DATA SUPPLIED:
= Beginning of Section =

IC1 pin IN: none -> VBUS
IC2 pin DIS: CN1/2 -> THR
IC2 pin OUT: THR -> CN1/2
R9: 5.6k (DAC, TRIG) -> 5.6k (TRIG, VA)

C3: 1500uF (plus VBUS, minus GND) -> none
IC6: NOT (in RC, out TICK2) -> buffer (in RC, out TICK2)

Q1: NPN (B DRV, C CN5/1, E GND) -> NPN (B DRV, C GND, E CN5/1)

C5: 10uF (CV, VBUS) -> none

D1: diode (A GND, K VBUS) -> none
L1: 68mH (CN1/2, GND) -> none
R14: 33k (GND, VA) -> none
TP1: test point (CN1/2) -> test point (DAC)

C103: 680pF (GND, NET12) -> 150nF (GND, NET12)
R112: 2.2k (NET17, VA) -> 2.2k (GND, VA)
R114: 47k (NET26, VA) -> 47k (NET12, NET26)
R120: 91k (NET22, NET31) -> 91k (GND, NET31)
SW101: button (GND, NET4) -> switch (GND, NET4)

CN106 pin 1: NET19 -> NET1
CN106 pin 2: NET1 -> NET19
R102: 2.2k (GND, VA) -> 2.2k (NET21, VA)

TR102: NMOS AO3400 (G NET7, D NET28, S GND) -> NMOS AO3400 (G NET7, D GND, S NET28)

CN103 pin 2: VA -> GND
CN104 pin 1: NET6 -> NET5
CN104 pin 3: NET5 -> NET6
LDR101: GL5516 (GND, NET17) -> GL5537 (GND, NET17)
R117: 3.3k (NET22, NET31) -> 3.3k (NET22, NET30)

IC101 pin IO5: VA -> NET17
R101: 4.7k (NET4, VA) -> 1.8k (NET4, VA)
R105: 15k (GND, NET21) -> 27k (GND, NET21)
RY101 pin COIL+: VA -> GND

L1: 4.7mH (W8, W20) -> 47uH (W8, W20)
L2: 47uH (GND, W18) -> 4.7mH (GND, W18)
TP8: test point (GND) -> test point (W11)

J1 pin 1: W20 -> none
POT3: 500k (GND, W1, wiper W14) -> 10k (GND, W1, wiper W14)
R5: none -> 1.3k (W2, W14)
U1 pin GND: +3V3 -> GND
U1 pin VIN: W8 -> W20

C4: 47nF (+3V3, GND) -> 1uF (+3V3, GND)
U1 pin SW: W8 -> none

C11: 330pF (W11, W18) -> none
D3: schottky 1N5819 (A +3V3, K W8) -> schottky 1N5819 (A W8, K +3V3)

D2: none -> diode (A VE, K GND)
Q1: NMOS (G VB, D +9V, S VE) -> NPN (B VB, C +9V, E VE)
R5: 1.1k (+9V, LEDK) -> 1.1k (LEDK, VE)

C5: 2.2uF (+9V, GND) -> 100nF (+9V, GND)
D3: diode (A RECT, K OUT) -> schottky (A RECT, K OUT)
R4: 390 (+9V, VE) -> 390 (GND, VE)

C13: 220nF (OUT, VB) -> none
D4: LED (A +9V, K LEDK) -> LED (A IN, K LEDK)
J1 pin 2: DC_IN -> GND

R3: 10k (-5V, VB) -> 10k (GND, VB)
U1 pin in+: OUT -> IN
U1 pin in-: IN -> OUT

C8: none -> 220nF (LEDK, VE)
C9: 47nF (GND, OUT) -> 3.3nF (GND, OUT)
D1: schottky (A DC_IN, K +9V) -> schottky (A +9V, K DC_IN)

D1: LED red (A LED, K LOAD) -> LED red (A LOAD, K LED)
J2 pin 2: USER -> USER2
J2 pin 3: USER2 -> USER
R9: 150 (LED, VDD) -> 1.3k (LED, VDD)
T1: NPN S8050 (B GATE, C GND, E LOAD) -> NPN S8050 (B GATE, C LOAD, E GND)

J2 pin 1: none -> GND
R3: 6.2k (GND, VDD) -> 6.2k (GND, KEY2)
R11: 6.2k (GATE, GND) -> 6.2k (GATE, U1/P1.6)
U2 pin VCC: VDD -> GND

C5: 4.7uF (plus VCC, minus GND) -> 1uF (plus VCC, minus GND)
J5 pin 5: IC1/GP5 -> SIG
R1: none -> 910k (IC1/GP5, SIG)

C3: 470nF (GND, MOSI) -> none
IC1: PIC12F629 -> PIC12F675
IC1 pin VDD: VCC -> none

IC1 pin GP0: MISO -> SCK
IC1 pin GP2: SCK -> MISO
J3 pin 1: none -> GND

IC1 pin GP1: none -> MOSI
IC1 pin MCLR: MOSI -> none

= End of Section =

WHAT IS NEEDED: Looking at the entries above, state how many lines contain "LEDK"; give the number alone.

TASK SOLUTION: 3